>>>

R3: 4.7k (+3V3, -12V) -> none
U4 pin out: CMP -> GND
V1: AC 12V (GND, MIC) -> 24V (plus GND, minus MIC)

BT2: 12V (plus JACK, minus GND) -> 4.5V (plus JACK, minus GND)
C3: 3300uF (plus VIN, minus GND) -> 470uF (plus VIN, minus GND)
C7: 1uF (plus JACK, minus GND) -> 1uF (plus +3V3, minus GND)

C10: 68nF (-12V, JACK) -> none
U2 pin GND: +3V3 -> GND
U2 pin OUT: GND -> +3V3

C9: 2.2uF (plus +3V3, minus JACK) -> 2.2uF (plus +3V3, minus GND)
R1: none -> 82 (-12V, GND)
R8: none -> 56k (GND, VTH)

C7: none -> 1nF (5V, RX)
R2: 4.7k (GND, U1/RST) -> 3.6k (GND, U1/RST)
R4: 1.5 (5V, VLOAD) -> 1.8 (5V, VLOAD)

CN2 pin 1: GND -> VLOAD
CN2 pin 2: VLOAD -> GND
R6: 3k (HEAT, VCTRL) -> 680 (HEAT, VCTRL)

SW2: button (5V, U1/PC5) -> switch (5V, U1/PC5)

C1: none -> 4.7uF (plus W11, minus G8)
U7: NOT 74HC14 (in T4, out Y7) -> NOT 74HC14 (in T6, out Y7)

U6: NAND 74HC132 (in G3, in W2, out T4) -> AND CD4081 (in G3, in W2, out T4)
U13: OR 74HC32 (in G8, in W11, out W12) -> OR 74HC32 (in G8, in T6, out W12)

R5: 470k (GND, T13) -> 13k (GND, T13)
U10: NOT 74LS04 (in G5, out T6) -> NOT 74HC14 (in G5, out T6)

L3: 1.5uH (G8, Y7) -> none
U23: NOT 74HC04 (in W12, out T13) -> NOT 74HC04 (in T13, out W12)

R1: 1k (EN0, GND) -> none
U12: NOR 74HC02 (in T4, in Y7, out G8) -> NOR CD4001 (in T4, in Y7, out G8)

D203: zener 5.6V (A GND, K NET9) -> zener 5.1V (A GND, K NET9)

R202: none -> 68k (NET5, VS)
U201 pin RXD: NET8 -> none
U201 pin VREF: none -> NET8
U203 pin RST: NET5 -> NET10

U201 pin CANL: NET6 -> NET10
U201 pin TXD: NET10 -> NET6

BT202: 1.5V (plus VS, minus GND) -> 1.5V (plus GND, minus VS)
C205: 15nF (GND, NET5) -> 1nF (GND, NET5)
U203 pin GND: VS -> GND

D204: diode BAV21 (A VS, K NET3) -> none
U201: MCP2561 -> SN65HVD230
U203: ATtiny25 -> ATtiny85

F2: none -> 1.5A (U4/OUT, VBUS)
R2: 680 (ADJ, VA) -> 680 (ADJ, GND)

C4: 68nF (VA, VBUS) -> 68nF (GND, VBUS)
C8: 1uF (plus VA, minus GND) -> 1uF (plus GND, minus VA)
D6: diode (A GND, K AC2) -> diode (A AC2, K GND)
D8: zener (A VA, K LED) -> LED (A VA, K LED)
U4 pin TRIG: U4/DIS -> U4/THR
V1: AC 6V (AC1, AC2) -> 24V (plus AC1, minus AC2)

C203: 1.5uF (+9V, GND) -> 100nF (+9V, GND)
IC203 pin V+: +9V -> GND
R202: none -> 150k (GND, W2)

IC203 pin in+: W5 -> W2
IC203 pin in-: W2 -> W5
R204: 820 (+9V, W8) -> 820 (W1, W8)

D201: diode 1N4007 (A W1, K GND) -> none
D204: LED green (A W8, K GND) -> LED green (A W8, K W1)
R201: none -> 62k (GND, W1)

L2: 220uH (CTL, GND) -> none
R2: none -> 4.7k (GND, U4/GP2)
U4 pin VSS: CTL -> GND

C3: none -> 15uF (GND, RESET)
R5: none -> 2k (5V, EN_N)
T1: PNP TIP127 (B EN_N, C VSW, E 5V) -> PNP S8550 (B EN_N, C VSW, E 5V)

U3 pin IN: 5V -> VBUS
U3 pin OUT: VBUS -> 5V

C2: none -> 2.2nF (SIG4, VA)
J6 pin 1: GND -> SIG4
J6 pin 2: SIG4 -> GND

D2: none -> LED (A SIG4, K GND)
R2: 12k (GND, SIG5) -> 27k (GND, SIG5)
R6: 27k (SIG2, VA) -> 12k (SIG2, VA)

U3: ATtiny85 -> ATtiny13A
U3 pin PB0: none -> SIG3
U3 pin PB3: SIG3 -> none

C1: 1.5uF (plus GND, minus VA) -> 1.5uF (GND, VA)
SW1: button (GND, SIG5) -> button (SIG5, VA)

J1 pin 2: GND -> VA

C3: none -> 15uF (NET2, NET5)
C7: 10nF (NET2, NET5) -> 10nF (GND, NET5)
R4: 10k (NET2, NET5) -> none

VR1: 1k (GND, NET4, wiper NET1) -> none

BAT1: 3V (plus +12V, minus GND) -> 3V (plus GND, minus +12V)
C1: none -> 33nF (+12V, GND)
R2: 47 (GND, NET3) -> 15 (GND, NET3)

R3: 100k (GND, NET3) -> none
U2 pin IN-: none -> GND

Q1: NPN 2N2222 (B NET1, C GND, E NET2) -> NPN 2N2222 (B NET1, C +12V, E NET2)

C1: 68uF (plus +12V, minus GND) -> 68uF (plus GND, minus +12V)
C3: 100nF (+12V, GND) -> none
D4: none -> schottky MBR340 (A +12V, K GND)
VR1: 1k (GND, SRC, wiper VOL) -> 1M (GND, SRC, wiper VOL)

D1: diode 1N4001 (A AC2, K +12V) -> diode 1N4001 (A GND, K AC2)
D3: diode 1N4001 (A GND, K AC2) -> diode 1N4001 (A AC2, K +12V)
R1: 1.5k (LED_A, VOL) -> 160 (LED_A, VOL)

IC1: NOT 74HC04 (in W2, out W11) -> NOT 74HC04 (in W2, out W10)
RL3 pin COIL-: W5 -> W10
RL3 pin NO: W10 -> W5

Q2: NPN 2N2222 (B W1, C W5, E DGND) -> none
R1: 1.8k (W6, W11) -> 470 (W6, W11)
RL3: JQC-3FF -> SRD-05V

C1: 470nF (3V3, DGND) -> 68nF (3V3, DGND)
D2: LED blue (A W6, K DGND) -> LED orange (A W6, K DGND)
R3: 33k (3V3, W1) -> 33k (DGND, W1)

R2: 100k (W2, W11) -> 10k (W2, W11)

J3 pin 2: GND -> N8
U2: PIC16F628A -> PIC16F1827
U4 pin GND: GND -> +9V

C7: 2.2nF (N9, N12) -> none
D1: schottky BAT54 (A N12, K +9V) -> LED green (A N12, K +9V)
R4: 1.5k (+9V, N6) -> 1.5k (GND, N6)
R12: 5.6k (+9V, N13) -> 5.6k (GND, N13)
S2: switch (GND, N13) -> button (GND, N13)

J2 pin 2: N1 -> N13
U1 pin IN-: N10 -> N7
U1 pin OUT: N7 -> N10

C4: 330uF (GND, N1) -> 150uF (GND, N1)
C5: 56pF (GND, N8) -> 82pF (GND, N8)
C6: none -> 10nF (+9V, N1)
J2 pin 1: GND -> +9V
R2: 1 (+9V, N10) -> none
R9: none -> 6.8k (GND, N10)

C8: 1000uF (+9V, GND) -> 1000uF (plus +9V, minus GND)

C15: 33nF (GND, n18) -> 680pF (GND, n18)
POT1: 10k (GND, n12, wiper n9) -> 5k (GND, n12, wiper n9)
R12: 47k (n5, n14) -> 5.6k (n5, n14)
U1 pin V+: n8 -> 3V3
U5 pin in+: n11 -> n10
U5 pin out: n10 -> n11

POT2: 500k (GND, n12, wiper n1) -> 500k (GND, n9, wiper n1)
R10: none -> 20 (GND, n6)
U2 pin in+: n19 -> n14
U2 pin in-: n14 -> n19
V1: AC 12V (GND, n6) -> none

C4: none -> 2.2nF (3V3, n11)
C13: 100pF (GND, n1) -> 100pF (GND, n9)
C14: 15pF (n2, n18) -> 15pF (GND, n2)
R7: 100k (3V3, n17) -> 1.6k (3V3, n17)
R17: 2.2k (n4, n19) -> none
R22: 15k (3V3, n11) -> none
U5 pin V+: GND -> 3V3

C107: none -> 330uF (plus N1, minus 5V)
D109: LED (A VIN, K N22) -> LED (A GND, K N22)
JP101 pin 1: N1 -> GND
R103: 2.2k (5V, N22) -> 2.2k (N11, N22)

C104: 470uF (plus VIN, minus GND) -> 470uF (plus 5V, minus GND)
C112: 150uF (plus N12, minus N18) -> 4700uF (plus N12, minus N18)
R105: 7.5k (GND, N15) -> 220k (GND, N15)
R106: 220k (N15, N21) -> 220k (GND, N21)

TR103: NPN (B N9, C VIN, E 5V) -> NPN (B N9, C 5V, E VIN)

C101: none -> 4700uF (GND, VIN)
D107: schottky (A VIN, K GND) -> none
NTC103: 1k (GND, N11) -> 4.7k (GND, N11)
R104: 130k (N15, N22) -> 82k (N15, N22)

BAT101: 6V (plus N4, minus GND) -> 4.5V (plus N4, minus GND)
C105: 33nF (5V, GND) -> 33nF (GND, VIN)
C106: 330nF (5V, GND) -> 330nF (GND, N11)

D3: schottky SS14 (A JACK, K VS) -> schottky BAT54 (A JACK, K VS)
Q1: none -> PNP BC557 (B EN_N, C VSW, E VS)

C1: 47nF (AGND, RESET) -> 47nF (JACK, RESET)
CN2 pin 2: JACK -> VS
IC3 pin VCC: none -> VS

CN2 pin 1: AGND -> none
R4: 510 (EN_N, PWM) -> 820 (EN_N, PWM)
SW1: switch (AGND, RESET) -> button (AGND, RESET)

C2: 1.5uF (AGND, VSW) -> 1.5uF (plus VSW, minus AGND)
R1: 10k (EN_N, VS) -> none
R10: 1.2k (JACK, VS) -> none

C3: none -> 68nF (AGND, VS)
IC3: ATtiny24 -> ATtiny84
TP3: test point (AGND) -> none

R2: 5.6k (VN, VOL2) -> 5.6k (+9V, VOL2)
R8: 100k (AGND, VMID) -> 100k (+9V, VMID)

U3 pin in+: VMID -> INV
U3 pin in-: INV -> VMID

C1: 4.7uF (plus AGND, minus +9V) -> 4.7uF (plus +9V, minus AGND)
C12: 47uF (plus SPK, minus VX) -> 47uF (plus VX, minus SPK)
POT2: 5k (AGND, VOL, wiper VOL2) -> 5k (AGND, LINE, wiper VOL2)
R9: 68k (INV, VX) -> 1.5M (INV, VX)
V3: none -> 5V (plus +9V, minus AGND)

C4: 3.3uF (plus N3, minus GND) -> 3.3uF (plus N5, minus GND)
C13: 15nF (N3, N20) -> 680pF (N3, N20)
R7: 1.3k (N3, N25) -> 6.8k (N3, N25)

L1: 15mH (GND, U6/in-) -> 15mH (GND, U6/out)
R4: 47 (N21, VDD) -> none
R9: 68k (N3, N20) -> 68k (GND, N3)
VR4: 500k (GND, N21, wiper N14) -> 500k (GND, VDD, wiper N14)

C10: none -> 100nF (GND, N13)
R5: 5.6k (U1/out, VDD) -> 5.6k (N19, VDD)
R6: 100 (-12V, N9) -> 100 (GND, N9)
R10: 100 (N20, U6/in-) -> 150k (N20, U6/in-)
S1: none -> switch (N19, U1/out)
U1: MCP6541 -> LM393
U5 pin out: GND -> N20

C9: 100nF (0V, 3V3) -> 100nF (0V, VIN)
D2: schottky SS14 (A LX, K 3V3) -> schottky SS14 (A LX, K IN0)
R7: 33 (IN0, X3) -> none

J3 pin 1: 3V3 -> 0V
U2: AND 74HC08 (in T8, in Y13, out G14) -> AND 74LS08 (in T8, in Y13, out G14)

<<<

### Task goal
Find the lines in the entries above where "JACK" occurs, and copy each of them.

### Response
BT2: 12V (plus JACK, minus GND) -> 4.5V (plus JACK, minus GND)
C7: 1uF (plus JACK, minus GND) -> 1uF (plus +3V3, minus GND)
C10: 68nF (-12V, JACK) -> none
C9: 2.2uF (plus +3V3, minus JACK) -> 2.2uF (plus +3V3, minus GND)
D3: schottky SS14 (A JACK, K VS) -> schottky BAT54 (A JACK, K VS)
C1: 47nF (AGND, RESET) -> 47nF (JACK, RESET)
CN2 pin 2: JACK -> VS
R10: 1.2k (JACK, VS) -> none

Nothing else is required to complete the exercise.